START WORKING DATA

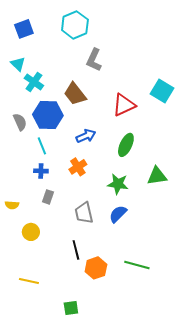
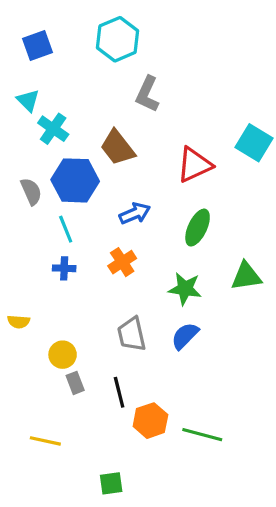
gray rectangle: (48, 197) -> (75, 383), moved, turned -40
yellow circle: (31, 232) -> (63, 355), moved
green line: (137, 265) -> (202, 435), moved

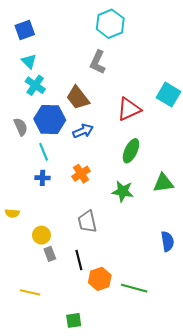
cyan hexagon: (117, 39) -> (110, 24), moved
cyan triangle: (28, 100) -> (29, 61), moved
blue arrow: (135, 213) -> (83, 131), moved
blue semicircle: (185, 336) -> (167, 241), moved, turned 126

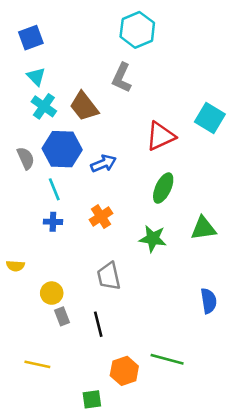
brown trapezoid: (78, 98) -> (84, 106), moved
orange hexagon: (100, 279) -> (124, 371), moved

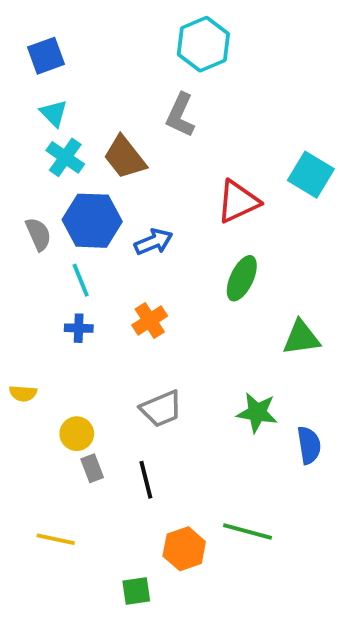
green star: (153, 239) -> (257, 413), moved
gray trapezoid: (109, 276) -> (161, 409), turned -100

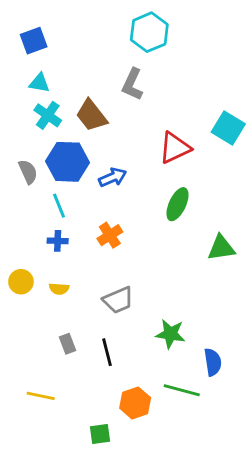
cyan triangle: (54, 113) -> (39, 83), turned -35
yellow semicircle: (23, 393) -> (59, 289), moved
green star: (257, 413) -> (170, 334), moved
yellow circle: (77, 434) -> (21, 282), moved
blue semicircle: (309, 445) -> (213, 362), moved

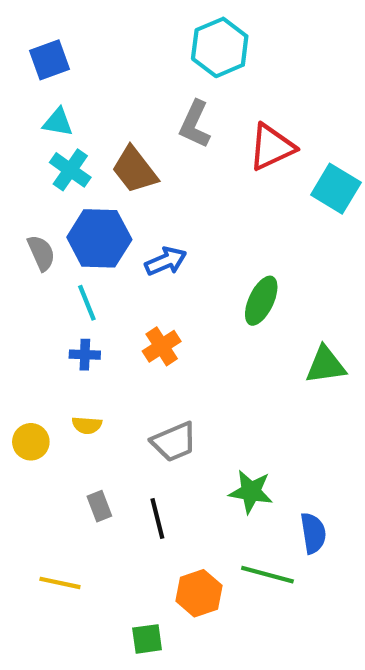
red triangle: (175, 148) -> (272, 147), moved
yellow circle: (21, 282) -> (31, 442), moved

END WORKING DATA

EXERCISE: Each line above that contains the word "green" should be returned.

ANSWER BOX:
green line: (137, 265) -> (202, 435), moved
green star: (153, 239) -> (257, 413), moved
green star: (257, 413) -> (170, 334), moved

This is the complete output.